(Scene comparison data)

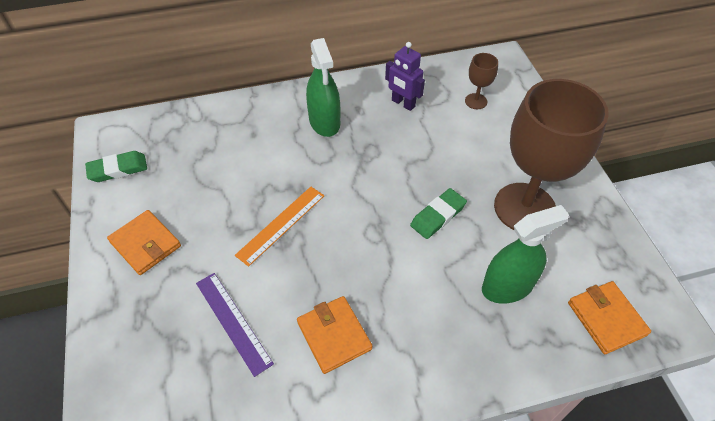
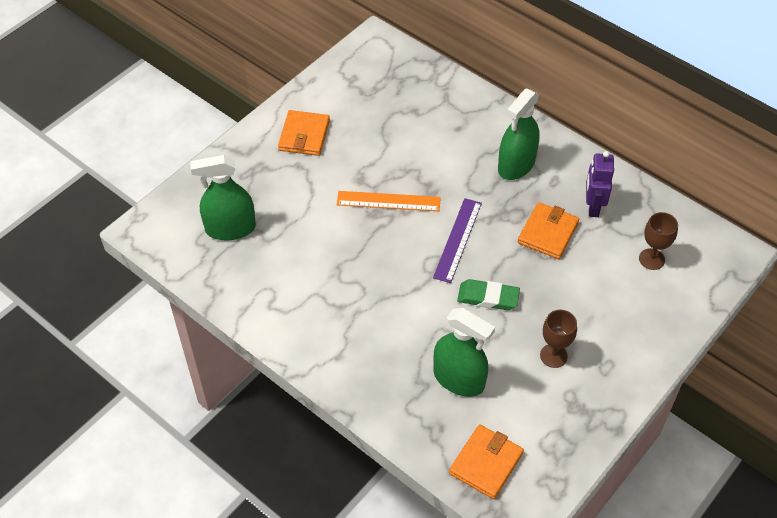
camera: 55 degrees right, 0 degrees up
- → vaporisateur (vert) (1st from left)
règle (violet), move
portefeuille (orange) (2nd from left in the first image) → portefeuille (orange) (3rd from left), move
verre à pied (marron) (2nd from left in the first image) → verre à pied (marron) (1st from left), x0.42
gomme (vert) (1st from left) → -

WHAT NEEDS TO BE DONE. Pictures aside, retype all of the entries word for word.

COMPLETED EXERCISE.
camera: 55 degrees right, 0 degrees up
- → vaporisateur (vert) (1st from left)
règle (violet), move
portefeuille (orange) (2nd from left in the first image) → portefeuille (orange) (3rd from left), move
verre à pied (marron) (2nd from left in the first image) → verre à pied (marron) (1st from left), x0.42
gomme (vert) (1st from left) → -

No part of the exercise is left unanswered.